Print the entire listing below word for word, excluding its pictures.

:: Exercise data ::
============================================================
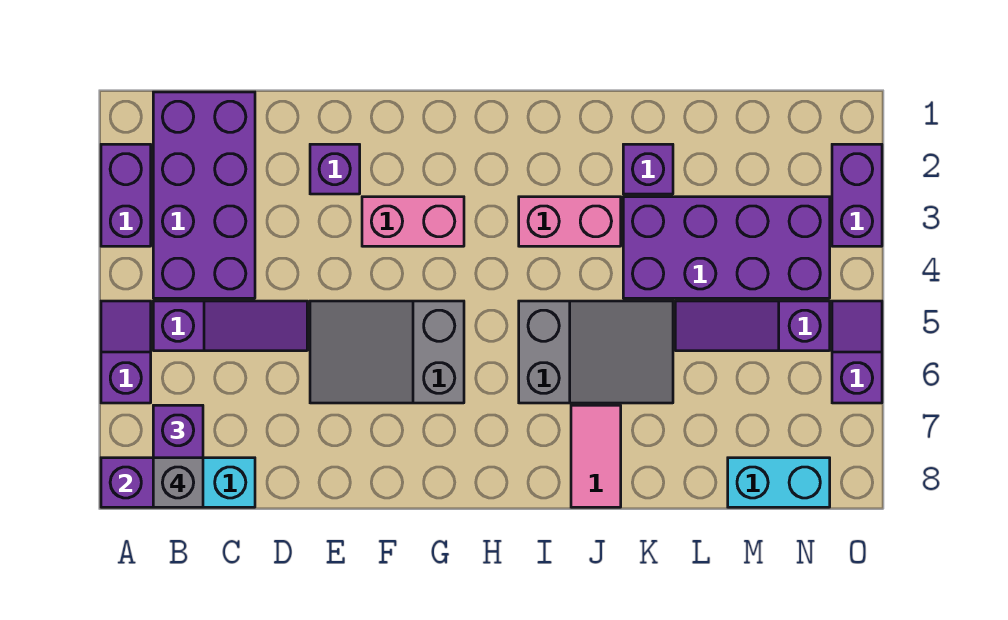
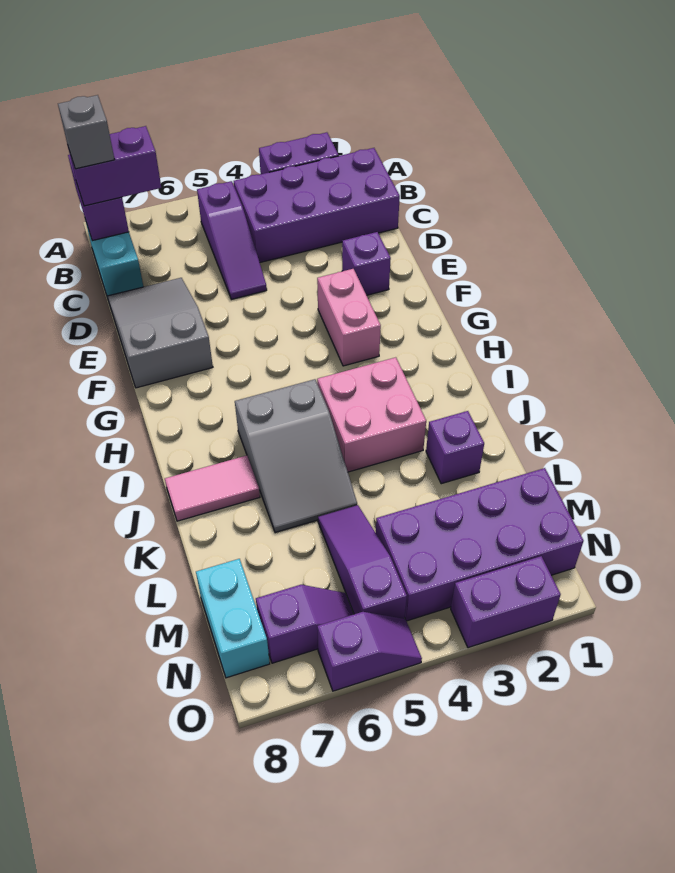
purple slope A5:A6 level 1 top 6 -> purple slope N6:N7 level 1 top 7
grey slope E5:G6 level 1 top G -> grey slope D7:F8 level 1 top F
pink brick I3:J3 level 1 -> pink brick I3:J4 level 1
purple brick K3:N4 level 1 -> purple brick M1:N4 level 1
============================================================
:: Exercise response ::
purple slope A5:A6 level 1 top 6 -> purple slope N6:N7 level 1 top 7
grey slope E5:G6 level 1 top G -> grey slope D7:F8 level 1 top F
pink brick I3:J3 level 1 -> pink brick I3:J4 level 1
purple brick K3:N4 level 1 -> purple brick M1:N4 level 1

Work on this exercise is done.